- [YOUR GOAL] Exact wording is needed for every line from the one holding "cyan square: moved 3 px right, 9 px down" to the end of the records below; write those lines out and omit the pictures.

(Source records)
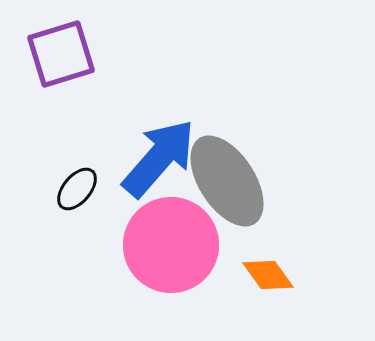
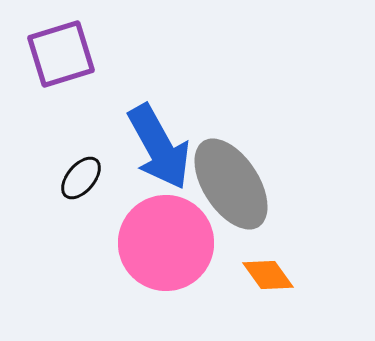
blue arrow: moved 11 px up; rotated 110 degrees clockwise
gray ellipse: moved 4 px right, 3 px down
black ellipse: moved 4 px right, 11 px up
pink circle: moved 5 px left, 2 px up
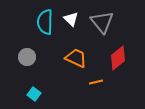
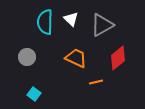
gray triangle: moved 3 px down; rotated 40 degrees clockwise
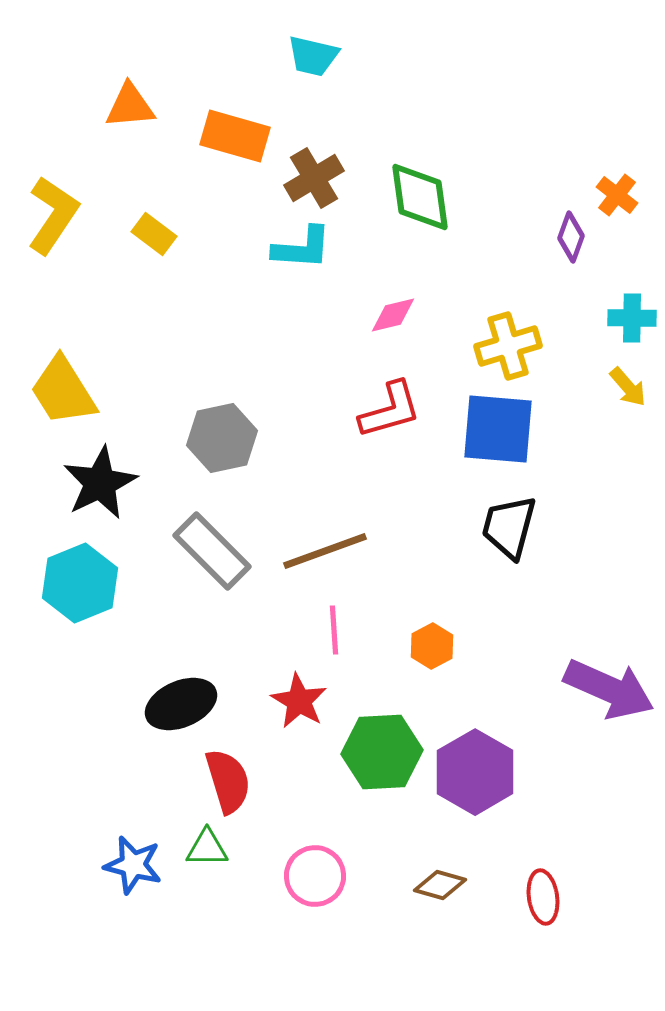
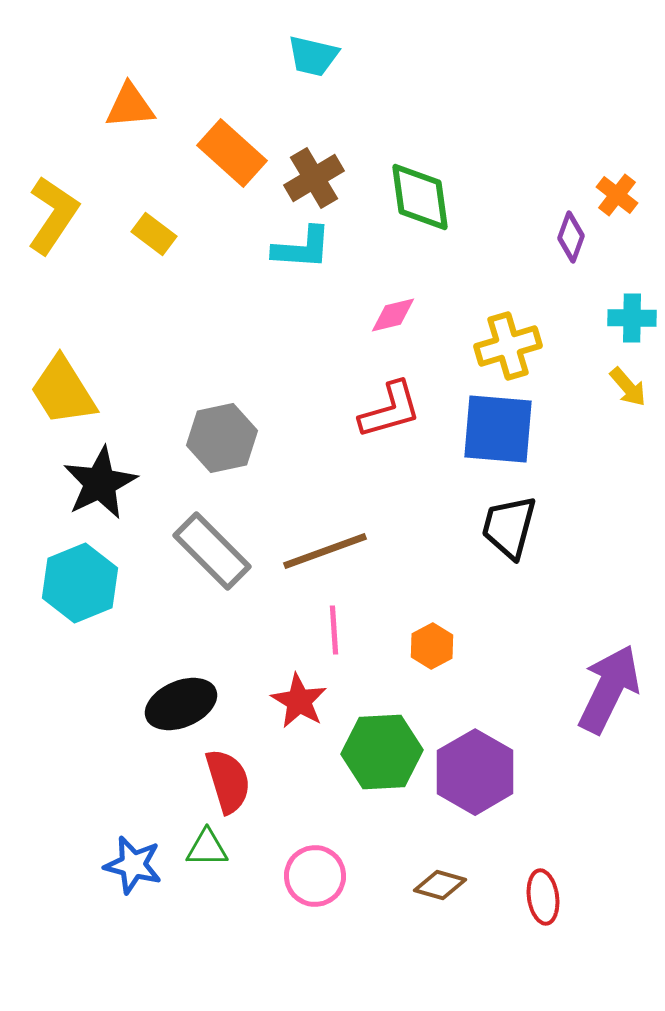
orange rectangle: moved 3 px left, 17 px down; rotated 26 degrees clockwise
purple arrow: rotated 88 degrees counterclockwise
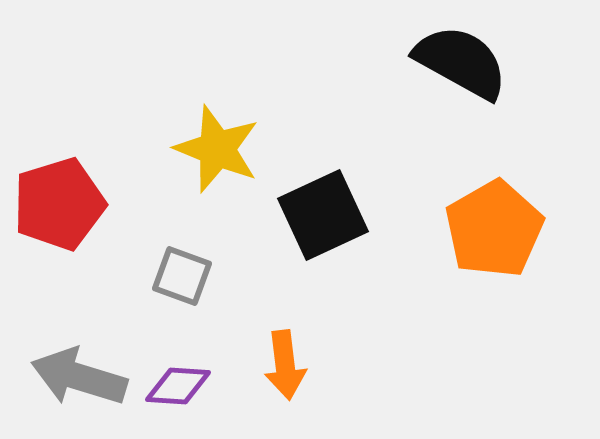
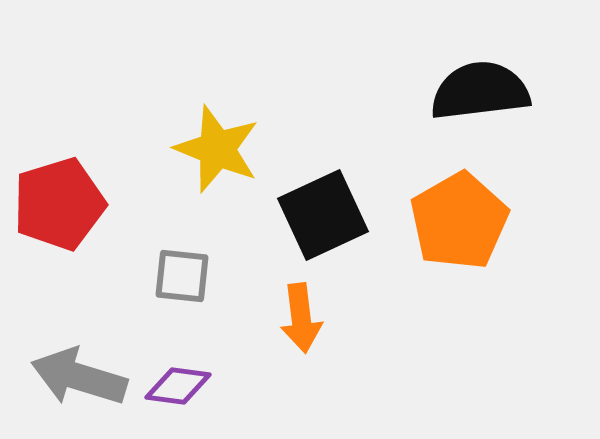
black semicircle: moved 19 px right, 29 px down; rotated 36 degrees counterclockwise
orange pentagon: moved 35 px left, 8 px up
gray square: rotated 14 degrees counterclockwise
orange arrow: moved 16 px right, 47 px up
purple diamond: rotated 4 degrees clockwise
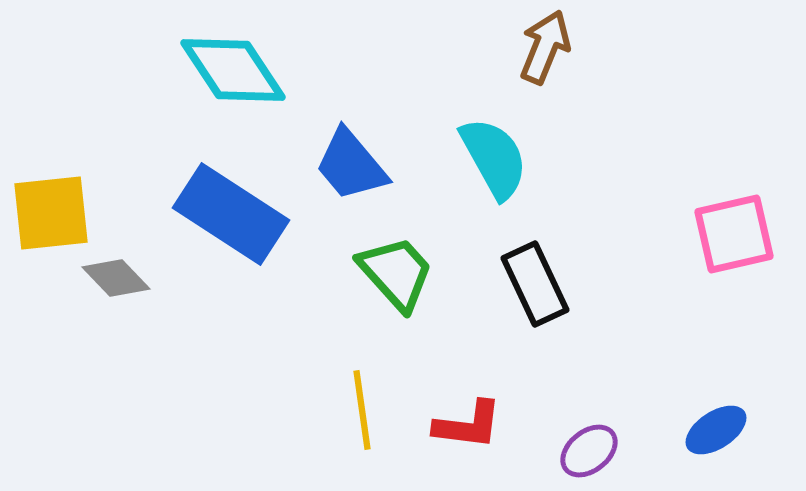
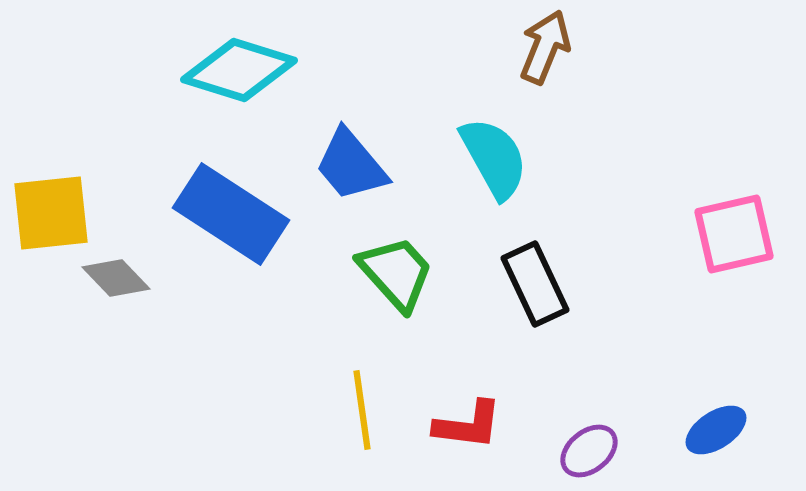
cyan diamond: moved 6 px right; rotated 39 degrees counterclockwise
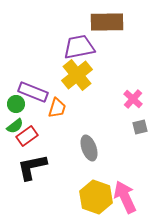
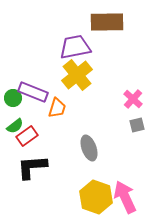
purple trapezoid: moved 4 px left
green circle: moved 3 px left, 6 px up
gray square: moved 3 px left, 2 px up
black L-shape: rotated 8 degrees clockwise
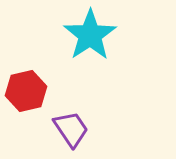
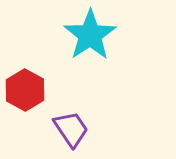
red hexagon: moved 1 px left, 1 px up; rotated 18 degrees counterclockwise
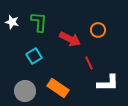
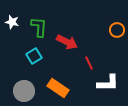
green L-shape: moved 5 px down
orange circle: moved 19 px right
red arrow: moved 3 px left, 3 px down
gray circle: moved 1 px left
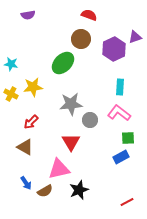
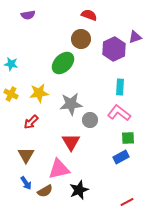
yellow star: moved 6 px right, 6 px down
brown triangle: moved 1 px right, 8 px down; rotated 30 degrees clockwise
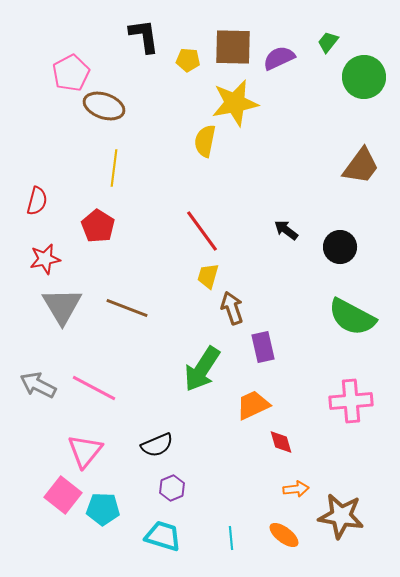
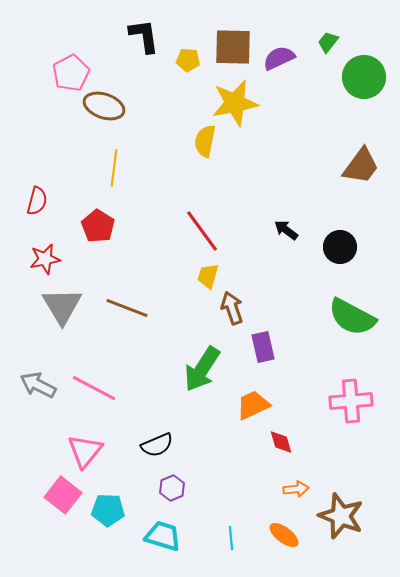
cyan pentagon: moved 5 px right, 1 px down
brown star: rotated 12 degrees clockwise
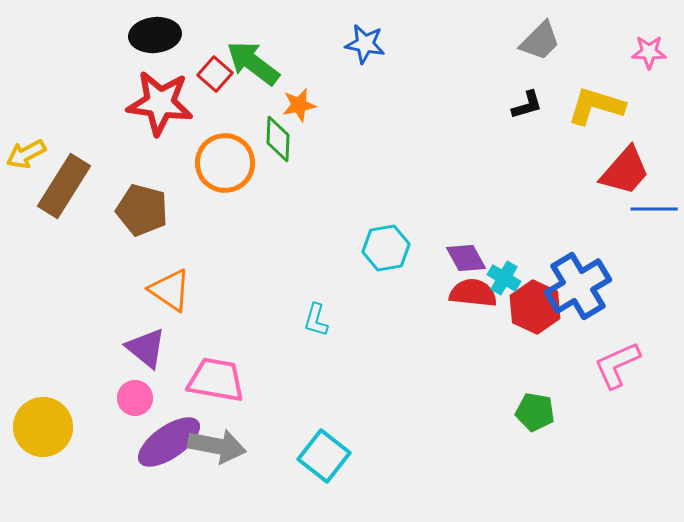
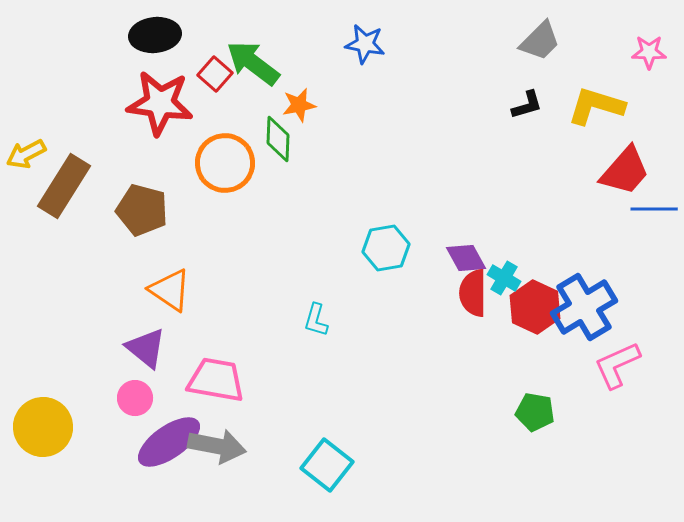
blue cross: moved 6 px right, 21 px down
red semicircle: rotated 96 degrees counterclockwise
cyan square: moved 3 px right, 9 px down
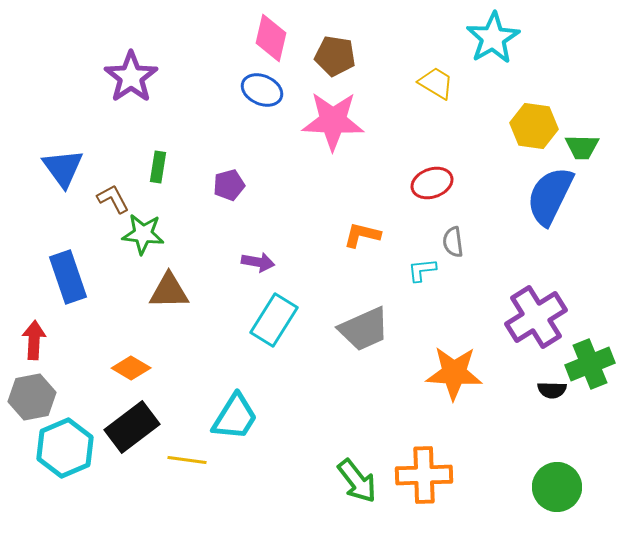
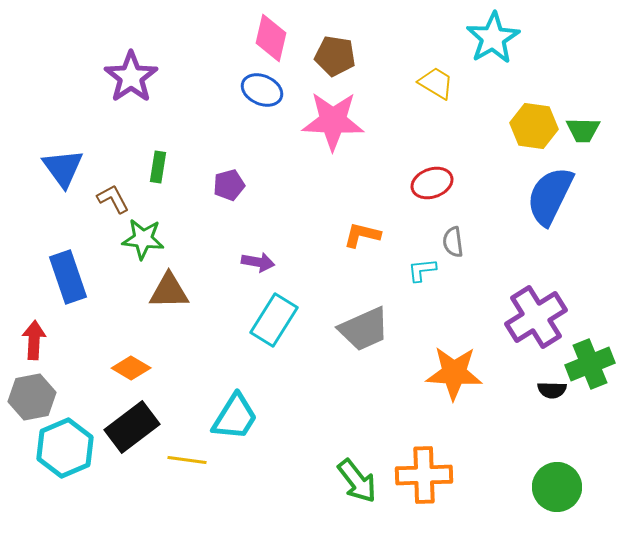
green trapezoid: moved 1 px right, 17 px up
green star: moved 5 px down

- [REPLY TO THE TASK]
cyan square: moved 3 px right, 9 px down
green trapezoid: moved 1 px right, 17 px up
green star: moved 5 px down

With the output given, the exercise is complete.